Extracted records:
Segment Open

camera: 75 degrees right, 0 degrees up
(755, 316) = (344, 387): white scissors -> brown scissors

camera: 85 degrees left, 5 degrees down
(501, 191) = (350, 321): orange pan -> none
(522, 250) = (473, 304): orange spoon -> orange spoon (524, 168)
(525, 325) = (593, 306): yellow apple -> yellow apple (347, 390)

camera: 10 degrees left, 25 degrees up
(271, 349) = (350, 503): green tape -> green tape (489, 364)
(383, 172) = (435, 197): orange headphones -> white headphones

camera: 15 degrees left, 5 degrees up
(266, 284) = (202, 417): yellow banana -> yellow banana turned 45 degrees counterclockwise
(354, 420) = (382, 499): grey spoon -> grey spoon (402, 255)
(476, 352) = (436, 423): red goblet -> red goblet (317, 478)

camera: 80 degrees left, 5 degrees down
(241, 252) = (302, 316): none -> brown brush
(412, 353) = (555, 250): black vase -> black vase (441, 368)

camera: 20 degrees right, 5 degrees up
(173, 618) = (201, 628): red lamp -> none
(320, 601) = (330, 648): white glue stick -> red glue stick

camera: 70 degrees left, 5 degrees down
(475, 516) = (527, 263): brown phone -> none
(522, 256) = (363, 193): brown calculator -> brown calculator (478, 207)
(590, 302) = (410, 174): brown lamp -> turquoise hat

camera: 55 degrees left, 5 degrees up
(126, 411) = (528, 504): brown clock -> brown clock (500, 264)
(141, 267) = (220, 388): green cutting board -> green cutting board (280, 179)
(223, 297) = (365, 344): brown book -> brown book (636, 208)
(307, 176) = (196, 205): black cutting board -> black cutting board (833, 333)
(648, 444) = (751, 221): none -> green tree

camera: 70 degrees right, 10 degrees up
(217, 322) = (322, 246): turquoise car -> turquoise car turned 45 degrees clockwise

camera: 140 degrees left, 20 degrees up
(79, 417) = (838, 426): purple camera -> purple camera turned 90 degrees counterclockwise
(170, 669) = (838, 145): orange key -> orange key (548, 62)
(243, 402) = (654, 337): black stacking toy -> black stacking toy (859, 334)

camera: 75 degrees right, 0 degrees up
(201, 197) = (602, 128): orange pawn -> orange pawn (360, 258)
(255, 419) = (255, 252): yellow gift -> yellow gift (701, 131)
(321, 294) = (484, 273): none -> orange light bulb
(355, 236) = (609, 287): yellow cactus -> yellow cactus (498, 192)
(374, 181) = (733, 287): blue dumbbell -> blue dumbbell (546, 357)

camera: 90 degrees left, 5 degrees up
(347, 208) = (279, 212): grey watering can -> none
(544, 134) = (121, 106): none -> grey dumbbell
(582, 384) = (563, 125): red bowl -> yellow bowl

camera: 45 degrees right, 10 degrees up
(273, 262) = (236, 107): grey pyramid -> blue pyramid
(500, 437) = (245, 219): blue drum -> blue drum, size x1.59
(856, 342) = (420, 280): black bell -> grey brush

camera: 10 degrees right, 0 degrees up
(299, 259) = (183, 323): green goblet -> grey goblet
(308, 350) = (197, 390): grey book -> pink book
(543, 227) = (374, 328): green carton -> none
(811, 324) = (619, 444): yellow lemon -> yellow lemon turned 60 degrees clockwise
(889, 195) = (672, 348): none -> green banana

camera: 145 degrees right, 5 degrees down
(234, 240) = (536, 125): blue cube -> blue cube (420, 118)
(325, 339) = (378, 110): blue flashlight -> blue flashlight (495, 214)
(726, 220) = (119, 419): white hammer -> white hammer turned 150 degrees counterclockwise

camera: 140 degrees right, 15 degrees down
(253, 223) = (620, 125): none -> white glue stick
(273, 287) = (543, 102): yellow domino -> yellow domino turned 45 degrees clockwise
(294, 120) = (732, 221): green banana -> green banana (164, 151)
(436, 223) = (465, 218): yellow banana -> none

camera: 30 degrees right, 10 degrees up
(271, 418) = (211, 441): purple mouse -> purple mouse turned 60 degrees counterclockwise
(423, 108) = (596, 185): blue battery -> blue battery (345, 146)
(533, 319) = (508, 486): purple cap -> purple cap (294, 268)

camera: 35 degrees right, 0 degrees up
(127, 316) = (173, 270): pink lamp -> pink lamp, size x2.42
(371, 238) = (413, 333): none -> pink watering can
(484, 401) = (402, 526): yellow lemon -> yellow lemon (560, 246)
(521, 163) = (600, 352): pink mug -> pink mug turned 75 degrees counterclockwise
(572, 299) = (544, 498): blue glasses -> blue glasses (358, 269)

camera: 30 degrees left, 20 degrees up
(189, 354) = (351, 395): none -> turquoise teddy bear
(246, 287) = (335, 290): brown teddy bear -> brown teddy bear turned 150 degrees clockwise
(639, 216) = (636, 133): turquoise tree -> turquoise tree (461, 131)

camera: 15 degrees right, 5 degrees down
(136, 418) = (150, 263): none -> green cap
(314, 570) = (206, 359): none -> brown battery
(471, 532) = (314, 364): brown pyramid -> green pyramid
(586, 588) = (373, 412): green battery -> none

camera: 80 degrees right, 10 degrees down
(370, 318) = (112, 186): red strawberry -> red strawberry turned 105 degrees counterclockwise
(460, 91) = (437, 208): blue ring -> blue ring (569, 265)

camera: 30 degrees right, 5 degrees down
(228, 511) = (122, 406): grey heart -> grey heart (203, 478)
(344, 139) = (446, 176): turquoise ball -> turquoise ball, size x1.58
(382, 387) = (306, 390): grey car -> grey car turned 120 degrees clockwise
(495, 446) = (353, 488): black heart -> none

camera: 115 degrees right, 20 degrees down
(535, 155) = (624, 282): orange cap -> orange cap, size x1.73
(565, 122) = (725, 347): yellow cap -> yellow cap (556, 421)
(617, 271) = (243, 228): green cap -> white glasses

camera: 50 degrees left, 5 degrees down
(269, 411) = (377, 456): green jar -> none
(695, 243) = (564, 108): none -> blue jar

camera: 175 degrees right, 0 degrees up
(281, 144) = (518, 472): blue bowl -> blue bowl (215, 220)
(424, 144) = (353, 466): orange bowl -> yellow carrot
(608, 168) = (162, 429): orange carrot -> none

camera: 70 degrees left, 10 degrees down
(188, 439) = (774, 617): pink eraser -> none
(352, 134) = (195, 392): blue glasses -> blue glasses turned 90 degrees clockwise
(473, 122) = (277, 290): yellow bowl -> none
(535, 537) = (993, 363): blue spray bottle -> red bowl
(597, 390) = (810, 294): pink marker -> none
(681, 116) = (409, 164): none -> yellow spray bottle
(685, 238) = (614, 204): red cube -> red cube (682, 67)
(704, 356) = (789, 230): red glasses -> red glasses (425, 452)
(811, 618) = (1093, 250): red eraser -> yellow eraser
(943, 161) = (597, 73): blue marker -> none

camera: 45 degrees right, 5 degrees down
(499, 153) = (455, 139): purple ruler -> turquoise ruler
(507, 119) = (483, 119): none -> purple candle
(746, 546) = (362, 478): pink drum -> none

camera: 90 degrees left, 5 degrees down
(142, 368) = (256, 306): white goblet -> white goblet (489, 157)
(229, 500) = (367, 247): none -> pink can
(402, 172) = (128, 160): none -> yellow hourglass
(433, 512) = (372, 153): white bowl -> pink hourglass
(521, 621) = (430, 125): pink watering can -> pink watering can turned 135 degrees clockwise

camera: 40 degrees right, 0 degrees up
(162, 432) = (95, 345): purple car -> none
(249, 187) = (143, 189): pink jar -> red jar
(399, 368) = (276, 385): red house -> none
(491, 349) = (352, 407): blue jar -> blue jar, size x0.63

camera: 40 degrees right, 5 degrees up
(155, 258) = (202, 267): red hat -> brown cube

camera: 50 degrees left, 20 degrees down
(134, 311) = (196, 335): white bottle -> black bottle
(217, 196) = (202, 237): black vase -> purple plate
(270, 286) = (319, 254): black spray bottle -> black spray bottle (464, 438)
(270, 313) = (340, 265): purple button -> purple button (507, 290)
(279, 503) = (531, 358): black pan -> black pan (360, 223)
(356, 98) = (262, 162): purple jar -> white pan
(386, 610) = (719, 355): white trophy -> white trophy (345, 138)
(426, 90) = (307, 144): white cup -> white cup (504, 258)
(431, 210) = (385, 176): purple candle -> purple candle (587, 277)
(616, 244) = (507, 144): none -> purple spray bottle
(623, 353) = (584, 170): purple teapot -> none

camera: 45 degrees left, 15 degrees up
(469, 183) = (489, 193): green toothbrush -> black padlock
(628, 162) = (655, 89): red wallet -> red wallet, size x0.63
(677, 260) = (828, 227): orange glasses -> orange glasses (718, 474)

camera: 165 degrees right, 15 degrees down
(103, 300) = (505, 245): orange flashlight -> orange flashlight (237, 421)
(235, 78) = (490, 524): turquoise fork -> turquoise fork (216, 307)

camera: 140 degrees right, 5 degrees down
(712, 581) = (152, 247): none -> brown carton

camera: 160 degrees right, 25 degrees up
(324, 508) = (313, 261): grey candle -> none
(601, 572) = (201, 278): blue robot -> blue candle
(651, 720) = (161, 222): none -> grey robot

Segment Closed

What is needed -
Please output exactly the lines between the one holding "camera: 30 degrees right, 10 degrees up" and the one holding "(495, 446) = (353, 488): black heart -> none" in the records above, inclusive, and nothing more.

Written answer -
camera: 30 degrees right, 10 degrees up
(271, 418) = (211, 441): purple mouse -> purple mouse turned 60 degrees counterclockwise
(423, 108) = (596, 185): blue battery -> blue battery (345, 146)
(533, 319) = (508, 486): purple cap -> purple cap (294, 268)

camera: 35 degrees right, 0 degrees up
(127, 316) = (173, 270): pink lamp -> pink lamp, size x2.42
(371, 238) = (413, 333): none -> pink watering can
(484, 401) = (402, 526): yellow lemon -> yellow lemon (560, 246)
(521, 163) = (600, 352): pink mug -> pink mug turned 75 degrees counterclockwise
(572, 299) = (544, 498): blue glasses -> blue glasses (358, 269)

camera: 30 degrees left, 20 degrees up
(189, 354) = (351, 395): none -> turquoise teddy bear
(246, 287) = (335, 290): brown teddy bear -> brown teddy bear turned 150 degrees clockwise
(639, 216) = (636, 133): turquoise tree -> turquoise tree (461, 131)

camera: 15 degrees right, 5 degrees down
(136, 418) = (150, 263): none -> green cap
(314, 570) = (206, 359): none -> brown battery
(471, 532) = (314, 364): brown pyramid -> green pyramid
(586, 588) = (373, 412): green battery -> none

camera: 80 degrees right, 10 degrees down
(370, 318) = (112, 186): red strawberry -> red strawberry turned 105 degrees counterclockwise
(460, 91) = (437, 208): blue ring -> blue ring (569, 265)

camera: 30 degrees right, 5 degrees down
(228, 511) = (122, 406): grey heart -> grey heart (203, 478)
(344, 139) = (446, 176): turquoise ball -> turquoise ball, size x1.58
(382, 387) = (306, 390): grey car -> grey car turned 120 degrees clockwise
(495, 446) = (353, 488): black heart -> none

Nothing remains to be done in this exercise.